## [WHAT IS NEEDED]
Begin at the top of the records and copy each line exactly. The line containing "R4: 240 (LED_A, PULSE) -> 240 (DRV, LED_A)" is the last one to include.

================

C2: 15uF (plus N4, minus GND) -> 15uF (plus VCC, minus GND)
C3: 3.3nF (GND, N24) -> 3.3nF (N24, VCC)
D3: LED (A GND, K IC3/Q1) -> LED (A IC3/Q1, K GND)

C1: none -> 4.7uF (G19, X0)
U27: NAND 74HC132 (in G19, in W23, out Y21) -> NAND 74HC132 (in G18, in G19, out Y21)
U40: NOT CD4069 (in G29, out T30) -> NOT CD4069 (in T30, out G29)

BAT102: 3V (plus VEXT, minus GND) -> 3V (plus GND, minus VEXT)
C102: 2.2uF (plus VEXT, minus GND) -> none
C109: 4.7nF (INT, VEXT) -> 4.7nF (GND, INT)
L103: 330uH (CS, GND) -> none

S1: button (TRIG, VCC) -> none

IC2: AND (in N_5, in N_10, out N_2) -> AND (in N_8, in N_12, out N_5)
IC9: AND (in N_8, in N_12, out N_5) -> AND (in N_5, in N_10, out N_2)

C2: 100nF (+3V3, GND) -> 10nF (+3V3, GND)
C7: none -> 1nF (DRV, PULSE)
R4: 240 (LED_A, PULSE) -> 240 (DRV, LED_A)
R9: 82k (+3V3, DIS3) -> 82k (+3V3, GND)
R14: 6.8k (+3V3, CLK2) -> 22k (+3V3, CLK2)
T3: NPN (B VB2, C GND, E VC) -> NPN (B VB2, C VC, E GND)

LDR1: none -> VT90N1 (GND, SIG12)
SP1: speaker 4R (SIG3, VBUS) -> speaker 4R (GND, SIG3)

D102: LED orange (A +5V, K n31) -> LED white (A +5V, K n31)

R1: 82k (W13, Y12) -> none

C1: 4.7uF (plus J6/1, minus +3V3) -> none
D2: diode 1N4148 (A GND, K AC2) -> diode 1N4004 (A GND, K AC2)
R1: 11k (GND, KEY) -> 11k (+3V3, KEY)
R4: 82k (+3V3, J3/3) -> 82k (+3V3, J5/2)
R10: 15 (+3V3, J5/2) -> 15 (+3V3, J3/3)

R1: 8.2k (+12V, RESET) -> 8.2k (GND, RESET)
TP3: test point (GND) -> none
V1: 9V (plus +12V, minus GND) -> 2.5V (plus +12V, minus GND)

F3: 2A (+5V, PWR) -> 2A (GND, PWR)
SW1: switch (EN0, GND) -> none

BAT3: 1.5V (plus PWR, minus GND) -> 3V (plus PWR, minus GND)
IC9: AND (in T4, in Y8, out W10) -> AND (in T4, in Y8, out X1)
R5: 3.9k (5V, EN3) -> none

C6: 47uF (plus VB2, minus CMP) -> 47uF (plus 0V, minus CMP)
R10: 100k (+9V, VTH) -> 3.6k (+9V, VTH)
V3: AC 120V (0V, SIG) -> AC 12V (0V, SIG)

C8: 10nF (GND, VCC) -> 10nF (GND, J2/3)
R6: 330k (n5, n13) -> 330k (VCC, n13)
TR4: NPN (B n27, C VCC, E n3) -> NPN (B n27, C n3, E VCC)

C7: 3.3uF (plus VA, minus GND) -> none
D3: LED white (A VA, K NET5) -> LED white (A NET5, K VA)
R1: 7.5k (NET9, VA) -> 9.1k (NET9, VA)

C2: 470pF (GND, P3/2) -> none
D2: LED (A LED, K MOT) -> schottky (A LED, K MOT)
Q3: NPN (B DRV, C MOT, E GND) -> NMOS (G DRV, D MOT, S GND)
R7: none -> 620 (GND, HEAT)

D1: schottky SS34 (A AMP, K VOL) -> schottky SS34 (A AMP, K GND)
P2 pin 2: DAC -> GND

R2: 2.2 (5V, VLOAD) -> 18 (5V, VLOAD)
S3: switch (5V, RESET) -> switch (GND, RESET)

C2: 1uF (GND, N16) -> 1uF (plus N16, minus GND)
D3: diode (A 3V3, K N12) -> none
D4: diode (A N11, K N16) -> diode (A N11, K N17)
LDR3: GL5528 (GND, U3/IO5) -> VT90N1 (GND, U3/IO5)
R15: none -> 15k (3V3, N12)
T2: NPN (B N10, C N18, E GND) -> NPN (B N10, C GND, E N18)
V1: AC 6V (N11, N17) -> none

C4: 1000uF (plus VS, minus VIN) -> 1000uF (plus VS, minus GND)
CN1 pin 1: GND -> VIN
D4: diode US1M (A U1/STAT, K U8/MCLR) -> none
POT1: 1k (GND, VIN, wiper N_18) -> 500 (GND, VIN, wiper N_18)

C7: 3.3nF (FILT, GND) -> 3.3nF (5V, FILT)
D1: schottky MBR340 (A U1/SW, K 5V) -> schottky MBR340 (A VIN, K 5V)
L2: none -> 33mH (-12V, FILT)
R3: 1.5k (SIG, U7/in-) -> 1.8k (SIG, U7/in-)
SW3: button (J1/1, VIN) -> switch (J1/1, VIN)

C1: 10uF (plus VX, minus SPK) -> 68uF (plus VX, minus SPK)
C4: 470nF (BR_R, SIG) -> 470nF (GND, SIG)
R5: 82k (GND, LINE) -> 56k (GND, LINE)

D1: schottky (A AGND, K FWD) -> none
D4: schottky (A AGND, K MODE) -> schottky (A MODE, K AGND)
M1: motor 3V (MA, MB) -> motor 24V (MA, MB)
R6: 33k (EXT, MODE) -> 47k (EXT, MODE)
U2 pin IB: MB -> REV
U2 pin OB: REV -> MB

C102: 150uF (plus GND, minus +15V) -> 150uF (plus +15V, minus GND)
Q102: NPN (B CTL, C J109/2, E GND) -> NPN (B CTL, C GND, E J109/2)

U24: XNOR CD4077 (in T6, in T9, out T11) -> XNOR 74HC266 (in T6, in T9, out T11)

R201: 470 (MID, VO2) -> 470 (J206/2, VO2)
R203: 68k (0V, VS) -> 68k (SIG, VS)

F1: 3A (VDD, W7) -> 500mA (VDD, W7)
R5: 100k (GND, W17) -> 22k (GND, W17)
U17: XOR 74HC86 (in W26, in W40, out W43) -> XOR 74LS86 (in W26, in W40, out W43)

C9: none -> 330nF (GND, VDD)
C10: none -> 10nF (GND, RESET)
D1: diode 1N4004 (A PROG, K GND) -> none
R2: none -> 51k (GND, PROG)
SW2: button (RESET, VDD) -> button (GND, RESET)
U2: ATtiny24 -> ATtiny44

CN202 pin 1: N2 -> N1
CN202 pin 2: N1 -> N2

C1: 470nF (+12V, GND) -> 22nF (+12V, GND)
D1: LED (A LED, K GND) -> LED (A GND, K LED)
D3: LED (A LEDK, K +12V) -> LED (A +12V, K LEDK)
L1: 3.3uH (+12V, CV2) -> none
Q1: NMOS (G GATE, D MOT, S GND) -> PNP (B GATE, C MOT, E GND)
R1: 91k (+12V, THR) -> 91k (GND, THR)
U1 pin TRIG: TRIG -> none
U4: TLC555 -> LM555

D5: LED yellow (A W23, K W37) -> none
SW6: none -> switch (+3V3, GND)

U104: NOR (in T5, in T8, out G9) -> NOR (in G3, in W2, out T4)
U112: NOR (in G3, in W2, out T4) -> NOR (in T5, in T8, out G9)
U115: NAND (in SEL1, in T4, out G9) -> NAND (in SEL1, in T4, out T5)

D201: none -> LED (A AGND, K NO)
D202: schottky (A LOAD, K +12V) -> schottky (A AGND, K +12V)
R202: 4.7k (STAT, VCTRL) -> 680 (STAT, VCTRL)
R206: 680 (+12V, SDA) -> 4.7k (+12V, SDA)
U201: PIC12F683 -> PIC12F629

================

## [RESPONSE TO THIS TASK]
C2: 15uF (plus N4, minus GND) -> 15uF (plus VCC, minus GND)
C3: 3.3nF (GND, N24) -> 3.3nF (N24, VCC)
D3: LED (A GND, K IC3/Q1) -> LED (A IC3/Q1, K GND)

C1: none -> 4.7uF (G19, X0)
U27: NAND 74HC132 (in G19, in W23, out Y21) -> NAND 74HC132 (in G18, in G19, out Y21)
U40: NOT CD4069 (in G29, out T30) -> NOT CD4069 (in T30, out G29)

BAT102: 3V (plus VEXT, minus GND) -> 3V (plus GND, minus VEXT)
C102: 2.2uF (plus VEXT, minus GND) -> none
C109: 4.7nF (INT, VEXT) -> 4.7nF (GND, INT)
L103: 330uH (CS, GND) -> none

S1: button (TRIG, VCC) -> none

IC2: AND (in N_5, in N_10, out N_2) -> AND (in N_8, in N_12, out N_5)
IC9: AND (in N_8, in N_12, out N_5) -> AND (in N_5, in N_10, out N_2)

C2: 100nF (+3V3, GND) -> 10nF (+3V3, GND)
C7: none -> 1nF (DRV, PULSE)
R4: 240 (LED_A, PULSE) -> 240 (DRV, LED_A)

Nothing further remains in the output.